Materials provided Block Start

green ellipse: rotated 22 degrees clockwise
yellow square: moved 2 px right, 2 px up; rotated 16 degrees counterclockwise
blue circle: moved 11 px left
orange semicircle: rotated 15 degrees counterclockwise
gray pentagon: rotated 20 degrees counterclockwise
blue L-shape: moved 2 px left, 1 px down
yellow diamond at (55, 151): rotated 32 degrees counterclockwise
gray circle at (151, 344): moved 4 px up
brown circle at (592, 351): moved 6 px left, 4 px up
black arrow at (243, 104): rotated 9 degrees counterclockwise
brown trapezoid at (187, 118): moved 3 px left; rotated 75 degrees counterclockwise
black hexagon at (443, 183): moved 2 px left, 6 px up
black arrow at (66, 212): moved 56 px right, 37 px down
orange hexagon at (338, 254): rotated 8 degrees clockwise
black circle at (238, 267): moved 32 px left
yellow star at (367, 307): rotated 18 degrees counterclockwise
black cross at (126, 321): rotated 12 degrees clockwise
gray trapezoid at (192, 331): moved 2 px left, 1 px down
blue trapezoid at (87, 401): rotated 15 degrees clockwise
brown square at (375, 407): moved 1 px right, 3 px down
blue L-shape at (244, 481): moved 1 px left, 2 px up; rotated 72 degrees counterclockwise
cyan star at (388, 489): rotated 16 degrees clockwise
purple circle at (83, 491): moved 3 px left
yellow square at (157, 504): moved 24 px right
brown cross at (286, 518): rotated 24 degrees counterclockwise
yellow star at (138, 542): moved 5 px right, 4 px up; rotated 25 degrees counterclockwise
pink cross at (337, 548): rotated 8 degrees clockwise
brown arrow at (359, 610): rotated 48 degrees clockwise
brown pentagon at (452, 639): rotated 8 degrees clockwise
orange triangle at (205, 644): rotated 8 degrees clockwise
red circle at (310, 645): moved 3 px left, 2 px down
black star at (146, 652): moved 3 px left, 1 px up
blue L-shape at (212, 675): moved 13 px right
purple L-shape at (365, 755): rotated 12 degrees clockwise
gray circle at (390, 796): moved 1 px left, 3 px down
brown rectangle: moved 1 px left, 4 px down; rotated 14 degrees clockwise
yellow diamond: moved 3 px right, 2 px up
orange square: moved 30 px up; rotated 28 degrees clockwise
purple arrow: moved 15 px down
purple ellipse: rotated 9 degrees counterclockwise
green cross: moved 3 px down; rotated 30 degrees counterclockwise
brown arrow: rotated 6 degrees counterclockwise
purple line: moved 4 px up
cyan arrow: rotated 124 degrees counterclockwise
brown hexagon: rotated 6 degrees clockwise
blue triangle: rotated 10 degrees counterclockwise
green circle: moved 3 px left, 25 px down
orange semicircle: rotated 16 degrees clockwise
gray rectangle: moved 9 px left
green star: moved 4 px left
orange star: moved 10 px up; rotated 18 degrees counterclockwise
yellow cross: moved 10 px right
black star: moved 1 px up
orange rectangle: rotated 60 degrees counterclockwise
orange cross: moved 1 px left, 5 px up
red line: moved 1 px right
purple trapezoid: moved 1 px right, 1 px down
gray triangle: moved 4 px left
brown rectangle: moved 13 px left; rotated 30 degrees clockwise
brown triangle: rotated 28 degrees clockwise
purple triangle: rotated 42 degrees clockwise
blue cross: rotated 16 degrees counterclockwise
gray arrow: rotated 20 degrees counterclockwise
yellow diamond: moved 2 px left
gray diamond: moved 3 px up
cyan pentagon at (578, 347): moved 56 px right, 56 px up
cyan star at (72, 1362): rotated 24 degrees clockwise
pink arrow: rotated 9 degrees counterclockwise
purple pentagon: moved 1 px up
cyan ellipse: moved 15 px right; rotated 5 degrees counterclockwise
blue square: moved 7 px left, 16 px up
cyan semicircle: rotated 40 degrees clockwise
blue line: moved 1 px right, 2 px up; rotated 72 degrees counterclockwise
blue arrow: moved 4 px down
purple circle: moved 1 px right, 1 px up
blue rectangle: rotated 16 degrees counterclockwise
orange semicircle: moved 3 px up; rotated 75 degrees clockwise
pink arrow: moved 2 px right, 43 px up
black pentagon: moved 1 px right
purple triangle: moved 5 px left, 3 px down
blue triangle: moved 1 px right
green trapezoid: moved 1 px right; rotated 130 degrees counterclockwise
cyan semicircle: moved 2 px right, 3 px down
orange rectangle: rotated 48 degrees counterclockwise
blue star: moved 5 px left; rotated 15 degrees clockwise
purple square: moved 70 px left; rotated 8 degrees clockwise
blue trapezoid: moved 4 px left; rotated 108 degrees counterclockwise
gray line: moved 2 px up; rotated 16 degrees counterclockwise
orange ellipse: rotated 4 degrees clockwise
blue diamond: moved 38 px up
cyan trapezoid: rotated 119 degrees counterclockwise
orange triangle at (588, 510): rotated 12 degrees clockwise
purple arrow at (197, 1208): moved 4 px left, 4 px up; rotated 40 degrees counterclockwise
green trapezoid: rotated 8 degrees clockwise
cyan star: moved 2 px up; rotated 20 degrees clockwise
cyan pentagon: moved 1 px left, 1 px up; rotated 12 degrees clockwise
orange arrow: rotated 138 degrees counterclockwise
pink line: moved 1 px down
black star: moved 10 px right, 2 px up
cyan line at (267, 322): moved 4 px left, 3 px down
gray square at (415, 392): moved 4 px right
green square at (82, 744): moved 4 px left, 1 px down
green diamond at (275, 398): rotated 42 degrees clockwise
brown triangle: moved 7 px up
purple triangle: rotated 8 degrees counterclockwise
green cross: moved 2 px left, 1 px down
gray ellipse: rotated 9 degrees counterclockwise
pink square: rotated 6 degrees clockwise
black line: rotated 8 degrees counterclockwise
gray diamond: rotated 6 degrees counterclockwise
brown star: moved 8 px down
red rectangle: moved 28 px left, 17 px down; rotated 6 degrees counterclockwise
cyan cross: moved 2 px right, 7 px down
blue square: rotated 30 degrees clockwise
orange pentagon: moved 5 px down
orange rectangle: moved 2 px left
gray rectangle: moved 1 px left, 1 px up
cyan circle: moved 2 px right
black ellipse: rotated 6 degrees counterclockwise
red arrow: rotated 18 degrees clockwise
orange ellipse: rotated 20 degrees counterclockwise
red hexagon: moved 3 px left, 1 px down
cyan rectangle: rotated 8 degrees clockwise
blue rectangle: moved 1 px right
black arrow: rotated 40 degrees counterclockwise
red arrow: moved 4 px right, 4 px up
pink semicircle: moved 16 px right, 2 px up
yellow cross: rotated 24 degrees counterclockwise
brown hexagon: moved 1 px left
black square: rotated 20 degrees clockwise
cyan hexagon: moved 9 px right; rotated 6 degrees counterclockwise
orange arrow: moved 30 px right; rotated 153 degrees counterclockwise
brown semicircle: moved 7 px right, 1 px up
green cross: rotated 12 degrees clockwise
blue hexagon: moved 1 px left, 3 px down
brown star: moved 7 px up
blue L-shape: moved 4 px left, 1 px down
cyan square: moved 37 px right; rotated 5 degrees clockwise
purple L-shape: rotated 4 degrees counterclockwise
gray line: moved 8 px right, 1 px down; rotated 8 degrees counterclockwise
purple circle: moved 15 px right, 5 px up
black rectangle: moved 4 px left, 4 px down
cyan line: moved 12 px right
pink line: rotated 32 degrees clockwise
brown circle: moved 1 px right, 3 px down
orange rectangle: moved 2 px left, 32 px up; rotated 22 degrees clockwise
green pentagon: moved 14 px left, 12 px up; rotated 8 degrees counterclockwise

Materials provided Block End

In the listing above, find the line containing "orange rectangle: rotated 48" and the line containing "gray line: moved 2", then repeat those two lines and everything between them exactly.

orange rectangle: rotated 48 degrees counterclockwise
blue star: moved 5 px left; rotated 15 degrees clockwise
purple square: moved 70 px left; rotated 8 degrees clockwise
blue trapezoid: moved 4 px left; rotated 108 degrees counterclockwise
gray line: moved 2 px up; rotated 16 degrees counterclockwise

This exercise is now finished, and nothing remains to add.